Data extracted from a collection:
------------------------------------------------------------------------

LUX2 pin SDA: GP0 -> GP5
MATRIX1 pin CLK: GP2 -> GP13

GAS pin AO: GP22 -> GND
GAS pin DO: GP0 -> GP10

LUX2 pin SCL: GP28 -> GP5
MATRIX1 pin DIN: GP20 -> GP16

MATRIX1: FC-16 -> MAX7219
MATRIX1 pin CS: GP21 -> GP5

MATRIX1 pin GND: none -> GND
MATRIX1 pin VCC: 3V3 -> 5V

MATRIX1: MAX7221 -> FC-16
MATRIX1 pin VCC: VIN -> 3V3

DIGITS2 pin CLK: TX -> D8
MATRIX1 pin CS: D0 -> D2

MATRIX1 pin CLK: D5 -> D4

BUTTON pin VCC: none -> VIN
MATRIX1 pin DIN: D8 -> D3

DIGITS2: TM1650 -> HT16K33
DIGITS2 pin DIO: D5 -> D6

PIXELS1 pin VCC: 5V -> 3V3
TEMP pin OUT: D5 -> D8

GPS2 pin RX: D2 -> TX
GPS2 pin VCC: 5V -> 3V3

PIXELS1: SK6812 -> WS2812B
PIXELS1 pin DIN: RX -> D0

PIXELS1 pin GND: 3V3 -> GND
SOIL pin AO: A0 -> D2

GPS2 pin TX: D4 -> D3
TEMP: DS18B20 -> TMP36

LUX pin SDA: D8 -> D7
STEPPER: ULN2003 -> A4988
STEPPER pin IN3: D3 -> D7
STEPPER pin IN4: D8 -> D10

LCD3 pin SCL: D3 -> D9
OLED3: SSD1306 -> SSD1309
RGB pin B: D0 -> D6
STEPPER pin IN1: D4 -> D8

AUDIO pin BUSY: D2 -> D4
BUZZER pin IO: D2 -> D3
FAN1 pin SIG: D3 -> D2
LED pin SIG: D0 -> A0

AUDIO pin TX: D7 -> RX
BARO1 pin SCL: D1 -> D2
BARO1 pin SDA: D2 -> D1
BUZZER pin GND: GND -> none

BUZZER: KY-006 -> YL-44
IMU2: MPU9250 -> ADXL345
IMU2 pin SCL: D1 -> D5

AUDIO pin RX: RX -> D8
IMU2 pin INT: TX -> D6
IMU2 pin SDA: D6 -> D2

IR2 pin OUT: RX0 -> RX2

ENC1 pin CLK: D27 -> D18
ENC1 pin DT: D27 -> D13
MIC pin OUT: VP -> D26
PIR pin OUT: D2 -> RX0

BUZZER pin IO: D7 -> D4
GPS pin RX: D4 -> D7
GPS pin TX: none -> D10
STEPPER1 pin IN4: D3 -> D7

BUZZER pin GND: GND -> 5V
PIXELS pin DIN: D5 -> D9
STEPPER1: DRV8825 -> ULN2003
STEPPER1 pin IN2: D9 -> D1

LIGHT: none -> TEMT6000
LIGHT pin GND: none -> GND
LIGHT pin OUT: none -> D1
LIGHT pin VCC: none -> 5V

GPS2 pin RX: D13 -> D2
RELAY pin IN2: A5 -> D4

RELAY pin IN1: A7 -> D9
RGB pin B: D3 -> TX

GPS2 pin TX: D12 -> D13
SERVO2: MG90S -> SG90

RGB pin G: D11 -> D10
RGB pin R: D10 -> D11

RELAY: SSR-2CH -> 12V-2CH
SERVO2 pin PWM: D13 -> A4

------------------------------------------------------------------------

WHAT YOU WILL DO: Go through the entries and restate each one exactly.

ANSWER:
LUX2 pin SDA: GP0 -> GP5
MATRIX1 pin CLK: GP2 -> GP13

GAS pin AO: GP22 -> GND
GAS pin DO: GP0 -> GP10

LUX2 pin SCL: GP28 -> GP5
MATRIX1 pin DIN: GP20 -> GP16

MATRIX1: FC-16 -> MAX7219
MATRIX1 pin CS: GP21 -> GP5

MATRIX1 pin GND: none -> GND
MATRIX1 pin VCC: 3V3 -> 5V

MATRIX1: MAX7221 -> FC-16
MATRIX1 pin VCC: VIN -> 3V3

DIGITS2 pin CLK: TX -> D8
MATRIX1 pin CS: D0 -> D2

MATRIX1 pin CLK: D5 -> D4

BUTTON pin VCC: none -> VIN
MATRIX1 pin DIN: D8 -> D3

DIGITS2: TM1650 -> HT16K33
DIGITS2 pin DIO: D5 -> D6

PIXELS1 pin VCC: 5V -> 3V3
TEMP pin OUT: D5 -> D8

GPS2 pin RX: D2 -> TX
GPS2 pin VCC: 5V -> 3V3

PIXELS1: SK6812 -> WS2812B
PIXELS1 pin DIN: RX -> D0

PIXELS1 pin GND: 3V3 -> GND
SOIL pin AO: A0 -> D2

GPS2 pin TX: D4 -> D3
TEMP: DS18B20 -> TMP36

LUX pin SDA: D8 -> D7
STEPPER: ULN2003 -> A4988
STEPPER pin IN3: D3 -> D7
STEPPER pin IN4: D8 -> D10

LCD3 pin SCL: D3 -> D9
OLED3: SSD1306 -> SSD1309
RGB pin B: D0 -> D6
STEPPER pin IN1: D4 -> D8

AUDIO pin BUSY: D2 -> D4
BUZZER pin IO: D2 -> D3
FAN1 pin SIG: D3 -> D2
LED pin SIG: D0 -> A0

AUDIO pin TX: D7 -> RX
BARO1 pin SCL: D1 -> D2
BARO1 pin SDA: D2 -> D1
BUZZER pin GND: GND -> none

BUZZER: KY-006 -> YL-44
IMU2: MPU9250 -> ADXL345
IMU2 pin SCL: D1 -> D5

AUDIO pin RX: RX -> D8
IMU2 pin INT: TX -> D6
IMU2 pin SDA: D6 -> D2

IR2 pin OUT: RX0 -> RX2

ENC1 pin CLK: D27 -> D18
ENC1 pin DT: D27 -> D13
MIC pin OUT: VP -> D26
PIR pin OUT: D2 -> RX0

BUZZER pin IO: D7 -> D4
GPS pin RX: D4 -> D7
GPS pin TX: none -> D10
STEPPER1 pin IN4: D3 -> D7

BUZZER pin GND: GND -> 5V
PIXELS pin DIN: D5 -> D9
STEPPER1: DRV8825 -> ULN2003
STEPPER1 pin IN2: D9 -> D1

LIGHT: none -> TEMT6000
LIGHT pin GND: none -> GND
LIGHT pin OUT: none -> D1
LIGHT pin VCC: none -> 5V

GPS2 pin RX: D13 -> D2
RELAY pin IN2: A5 -> D4

RELAY pin IN1: A7 -> D9
RGB pin B: D3 -> TX

GPS2 pin TX: D12 -> D13
SERVO2: MG90S -> SG90

RGB pin G: D11 -> D10
RGB pin R: D10 -> D11

RELAY: SSR-2CH -> 12V-2CH
SERVO2 pin PWM: D13 -> A4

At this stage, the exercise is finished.